Select and copy out every line in the records containing "stroma".

[START MATERIAL FOR THIS EXERCISE]

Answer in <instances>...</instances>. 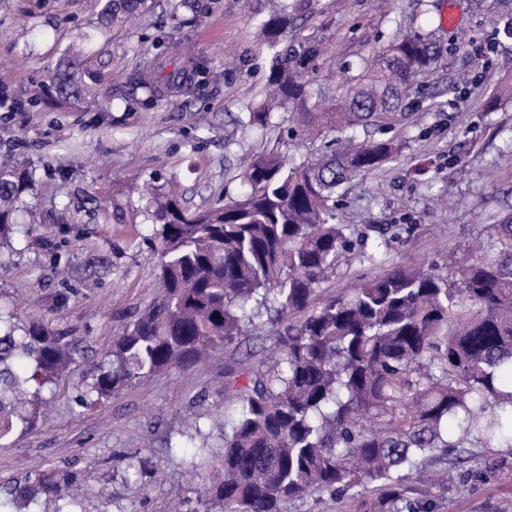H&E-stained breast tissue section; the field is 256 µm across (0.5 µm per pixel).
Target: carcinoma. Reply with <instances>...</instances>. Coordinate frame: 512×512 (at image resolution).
Returning a JSON list of instances; mask_svg holds the SVG:
<instances>
[{
  "mask_svg": "<svg viewBox=\"0 0 512 512\" xmlns=\"http://www.w3.org/2000/svg\"><path fill=\"white\" fill-rule=\"evenodd\" d=\"M96 2L114 24L147 10V0ZM319 2L294 0L258 25L272 65L247 126L264 129L287 110L294 137L321 136L326 150L252 155L240 172L250 187L243 200L202 211L186 209L174 192L154 201L158 297L115 335L83 403L93 407L149 374L235 347L264 314L275 349L225 375L235 408L224 412L223 442L199 448L210 463L200 512H284L291 501L324 494L352 501L355 512H443L450 487L433 464L512 448V216L494 225L497 251L448 256L452 283L391 260L386 239L370 245L338 222L350 184L397 159L401 147L388 133L441 46L399 29L349 66L334 94L315 97L306 74L319 66L320 44L289 43L285 34ZM199 67L155 55L134 80L157 97L183 88ZM96 82L68 50L50 76L72 105ZM32 179L0 164V236ZM353 259L383 271L349 294L321 298L322 284ZM71 363V344L48 324L20 327L0 312V441L44 422L42 391ZM502 462L482 457L467 479L485 483ZM39 483L58 493L55 512H84L76 478L41 473ZM8 490L17 503L35 500L25 483Z\"/></svg>",
  "mask_w": 512,
  "mask_h": 512,
  "instance_id": "cac0c4a2",
  "label": "carcinoma"
}]
</instances>
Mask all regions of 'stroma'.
I'll list each match as a JSON object with an SVG mask.
<instances>
[{
	"instance_id": "stroma-1",
	"label": "stroma",
	"mask_w": 512,
	"mask_h": 512,
	"mask_svg": "<svg viewBox=\"0 0 512 512\" xmlns=\"http://www.w3.org/2000/svg\"><path fill=\"white\" fill-rule=\"evenodd\" d=\"M198 21L173 14L169 0L119 28H102L89 0H0V95L20 103L0 111V156L35 169L21 196L18 222L0 238V306L18 325L43 319L76 348L53 388L47 425L0 443V484L36 471L73 472L88 489L86 512H169L180 499L196 512L191 460L202 428L221 443L224 373L246 352L273 344L257 323L237 348L186 371H163L119 397L83 407L80 397L112 338L155 298L157 259L147 240L153 224L137 192L151 183L163 193L180 184L182 201L203 210L247 191L239 173L266 148L290 153L291 113L278 112L270 132L243 128L260 102L270 56L256 42L258 16L280 0H258L245 15L239 0H204ZM323 14L297 22L289 38L320 42L328 60L311 89L330 91L337 76L378 47L399 21L435 32L445 51L431 75L419 78L409 117L396 130L400 161L355 180L339 209L360 231L413 225L390 243L394 262L447 274L445 256L471 242L495 245V219L512 215V99L488 108L512 78V39L499 35L502 0H321ZM165 35L179 56L201 61L207 78L145 103L132 76L142 50L158 54ZM75 47L106 81L98 102L72 108L51 101L45 75L65 48ZM456 95L440 108L426 99L448 84ZM148 475L135 479L130 458ZM455 512H512V464L487 484L464 482L448 466ZM108 498L100 500L98 489Z\"/></svg>"
}]
</instances>
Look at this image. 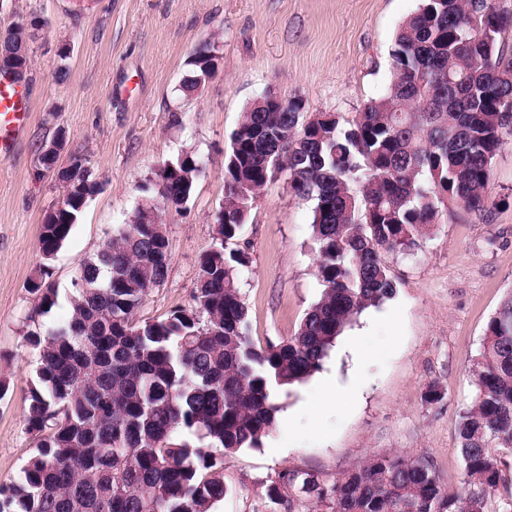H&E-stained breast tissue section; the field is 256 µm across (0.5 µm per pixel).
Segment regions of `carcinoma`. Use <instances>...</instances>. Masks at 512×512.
Returning <instances> with one entry per match:
<instances>
[{
    "mask_svg": "<svg viewBox=\"0 0 512 512\" xmlns=\"http://www.w3.org/2000/svg\"><path fill=\"white\" fill-rule=\"evenodd\" d=\"M508 21L499 0H420L396 35L386 93L345 125L331 113L304 118L300 100L286 110L253 102L224 156L218 242L201 257L192 305L141 323L137 310L170 264L156 259L169 248L160 204L170 194L188 201L200 169L188 154L163 171L167 192L143 185L147 204L133 222L80 265L86 287L75 289L68 320L28 334L40 363L26 421L41 439L22 480L0 484V512H210L224 497V453L259 444L275 390L310 376L357 314L395 293L382 254L418 246L445 198L484 210L493 160L512 137ZM216 58L212 43L196 48L185 94L216 74ZM283 175L296 199L315 201L323 290L294 336L262 347L248 336L240 293L248 257L227 244ZM97 189L90 171L65 184L63 208L40 226L45 259ZM51 276L43 264L29 281L46 307ZM472 376L458 425L460 489H445L426 459L376 453L328 485L281 472L270 496L281 501L300 484L334 512H494L497 494L512 500L502 458L512 454V294L487 323ZM180 430L208 443L179 442Z\"/></svg>",
    "mask_w": 512,
    "mask_h": 512,
    "instance_id": "1",
    "label": "carcinoma"
}]
</instances>
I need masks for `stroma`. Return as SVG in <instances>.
Returning <instances> with one entry per match:
<instances>
[{
  "instance_id": "obj_1",
  "label": "stroma",
  "mask_w": 512,
  "mask_h": 512,
  "mask_svg": "<svg viewBox=\"0 0 512 512\" xmlns=\"http://www.w3.org/2000/svg\"><path fill=\"white\" fill-rule=\"evenodd\" d=\"M419 0H0V32L39 17L29 47L33 119L15 155L0 159V483L20 480L38 437L26 421L39 353L29 331L63 323L80 264L129 223L142 185L182 153L202 165L185 208L168 210L170 266L150 288L139 321L191 306L202 255L216 241L224 202V155L242 112L272 94L302 99L307 115L348 120L384 94L389 52ZM215 44L219 72L198 92L181 85L193 50ZM67 58H60L61 47ZM66 156H84L98 181L51 260L55 303L28 288L43 260L40 225L62 196L40 152L58 134ZM65 158L59 159L66 166ZM314 204L269 184L235 241L248 265L241 284L249 334L258 345L294 336L320 297L312 233ZM395 295L359 314L321 367L278 389L272 428L254 448L224 455L223 500L211 512H279L268 498L294 470L332 483L370 455L430 459L458 488L460 416L486 325L512 294V140L498 152L483 212L447 200L419 246L385 254ZM360 368L347 407L313 412L323 378L342 386Z\"/></svg>"
}]
</instances>
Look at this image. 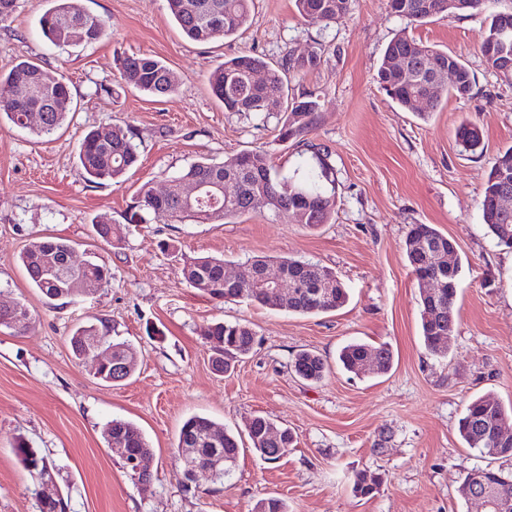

[END MATERIAL FOR THIS EXERCISE]

▶ **TASK SOLUTION**
Mask all regions of 'stroma'.
	"instance_id": "stroma-1",
	"label": "stroma",
I need masks for `stroma`. Return as SVG in <instances>.
  "label": "stroma",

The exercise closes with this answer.